> _Problem to solve_:
Report each line in the data that contains the string "upbow".

==== Records for this exercise

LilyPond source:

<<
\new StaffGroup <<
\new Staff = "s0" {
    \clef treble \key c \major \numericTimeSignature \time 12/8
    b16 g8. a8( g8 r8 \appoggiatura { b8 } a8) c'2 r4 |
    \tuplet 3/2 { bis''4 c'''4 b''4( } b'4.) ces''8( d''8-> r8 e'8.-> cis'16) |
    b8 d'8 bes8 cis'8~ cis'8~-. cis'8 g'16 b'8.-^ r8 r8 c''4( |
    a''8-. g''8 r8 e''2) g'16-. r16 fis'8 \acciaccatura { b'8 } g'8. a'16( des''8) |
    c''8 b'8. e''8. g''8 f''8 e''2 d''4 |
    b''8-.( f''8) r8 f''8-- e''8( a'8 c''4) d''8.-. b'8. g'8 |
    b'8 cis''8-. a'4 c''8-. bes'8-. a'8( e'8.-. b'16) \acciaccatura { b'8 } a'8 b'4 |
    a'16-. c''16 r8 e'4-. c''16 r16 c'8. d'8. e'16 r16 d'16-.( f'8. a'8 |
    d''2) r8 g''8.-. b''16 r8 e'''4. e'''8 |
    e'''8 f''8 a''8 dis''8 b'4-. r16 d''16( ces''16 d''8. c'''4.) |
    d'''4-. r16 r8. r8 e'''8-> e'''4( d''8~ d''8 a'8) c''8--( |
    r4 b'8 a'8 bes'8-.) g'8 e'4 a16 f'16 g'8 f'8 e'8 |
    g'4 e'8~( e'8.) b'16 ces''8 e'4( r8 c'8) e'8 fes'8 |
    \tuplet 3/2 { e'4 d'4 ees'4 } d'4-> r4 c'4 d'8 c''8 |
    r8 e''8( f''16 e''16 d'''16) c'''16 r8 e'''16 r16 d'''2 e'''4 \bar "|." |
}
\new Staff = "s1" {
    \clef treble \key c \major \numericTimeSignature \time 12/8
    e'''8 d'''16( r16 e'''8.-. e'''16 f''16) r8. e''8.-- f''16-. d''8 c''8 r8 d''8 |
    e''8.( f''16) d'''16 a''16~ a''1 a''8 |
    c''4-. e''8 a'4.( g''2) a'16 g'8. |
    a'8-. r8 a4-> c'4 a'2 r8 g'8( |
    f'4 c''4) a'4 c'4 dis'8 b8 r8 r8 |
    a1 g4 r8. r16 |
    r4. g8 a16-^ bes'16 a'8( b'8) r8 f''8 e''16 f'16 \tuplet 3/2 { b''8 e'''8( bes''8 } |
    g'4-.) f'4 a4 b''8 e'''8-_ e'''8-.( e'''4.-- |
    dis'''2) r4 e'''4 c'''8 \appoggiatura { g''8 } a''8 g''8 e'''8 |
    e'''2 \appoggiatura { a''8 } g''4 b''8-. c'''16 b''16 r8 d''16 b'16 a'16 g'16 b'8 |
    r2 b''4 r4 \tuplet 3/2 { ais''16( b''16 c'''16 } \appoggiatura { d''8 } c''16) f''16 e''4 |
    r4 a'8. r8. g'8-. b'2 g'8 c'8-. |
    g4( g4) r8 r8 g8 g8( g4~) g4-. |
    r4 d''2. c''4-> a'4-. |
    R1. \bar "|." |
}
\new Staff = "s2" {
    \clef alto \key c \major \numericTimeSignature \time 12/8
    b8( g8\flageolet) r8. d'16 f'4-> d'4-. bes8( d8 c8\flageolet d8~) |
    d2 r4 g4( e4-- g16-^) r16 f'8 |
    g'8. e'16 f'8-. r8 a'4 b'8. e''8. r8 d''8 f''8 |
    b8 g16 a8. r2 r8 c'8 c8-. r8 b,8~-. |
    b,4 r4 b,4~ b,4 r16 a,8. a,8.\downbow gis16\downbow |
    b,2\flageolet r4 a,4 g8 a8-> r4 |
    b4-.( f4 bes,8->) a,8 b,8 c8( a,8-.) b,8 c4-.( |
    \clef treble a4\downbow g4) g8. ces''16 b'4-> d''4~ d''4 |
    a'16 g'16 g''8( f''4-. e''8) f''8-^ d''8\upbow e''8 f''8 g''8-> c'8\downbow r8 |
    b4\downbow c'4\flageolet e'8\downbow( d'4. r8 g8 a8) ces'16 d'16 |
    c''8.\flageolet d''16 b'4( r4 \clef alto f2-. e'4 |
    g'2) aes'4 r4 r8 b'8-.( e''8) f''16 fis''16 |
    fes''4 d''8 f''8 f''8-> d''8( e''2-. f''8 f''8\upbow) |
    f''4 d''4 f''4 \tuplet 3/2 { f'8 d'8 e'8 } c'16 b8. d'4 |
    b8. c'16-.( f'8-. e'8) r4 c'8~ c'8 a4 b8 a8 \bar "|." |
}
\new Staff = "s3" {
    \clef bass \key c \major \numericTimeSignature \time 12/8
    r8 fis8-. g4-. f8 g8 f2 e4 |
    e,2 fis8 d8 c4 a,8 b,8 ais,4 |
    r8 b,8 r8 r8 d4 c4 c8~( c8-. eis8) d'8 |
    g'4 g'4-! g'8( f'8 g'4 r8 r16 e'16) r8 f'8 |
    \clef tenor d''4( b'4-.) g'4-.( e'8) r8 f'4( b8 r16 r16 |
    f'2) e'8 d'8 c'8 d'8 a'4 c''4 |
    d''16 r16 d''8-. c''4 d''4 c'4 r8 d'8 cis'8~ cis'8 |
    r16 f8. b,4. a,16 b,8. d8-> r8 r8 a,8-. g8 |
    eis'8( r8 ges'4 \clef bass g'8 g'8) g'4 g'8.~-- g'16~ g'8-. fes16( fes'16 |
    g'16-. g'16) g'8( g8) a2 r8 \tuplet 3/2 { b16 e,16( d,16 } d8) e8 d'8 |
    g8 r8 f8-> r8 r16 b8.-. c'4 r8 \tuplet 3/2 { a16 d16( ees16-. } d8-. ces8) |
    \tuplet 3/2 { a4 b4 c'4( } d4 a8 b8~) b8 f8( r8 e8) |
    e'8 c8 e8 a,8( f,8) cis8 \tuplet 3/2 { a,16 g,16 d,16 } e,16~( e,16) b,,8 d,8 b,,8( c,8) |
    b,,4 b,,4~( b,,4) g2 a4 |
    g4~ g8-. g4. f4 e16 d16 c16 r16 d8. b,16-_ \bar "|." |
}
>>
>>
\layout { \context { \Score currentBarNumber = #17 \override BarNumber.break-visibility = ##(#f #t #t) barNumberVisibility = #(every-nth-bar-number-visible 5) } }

========

> _Solution to the problem_:
    a'16 g'16 g''8( f''4-. e''8) f''8-^ d''8\upbow e''8 f''8 g''8-> c'8\downbow r8 |
    fes''4 d''8 f''8 f''8-> d''8( e''2-. f''8 f''8\upbow) |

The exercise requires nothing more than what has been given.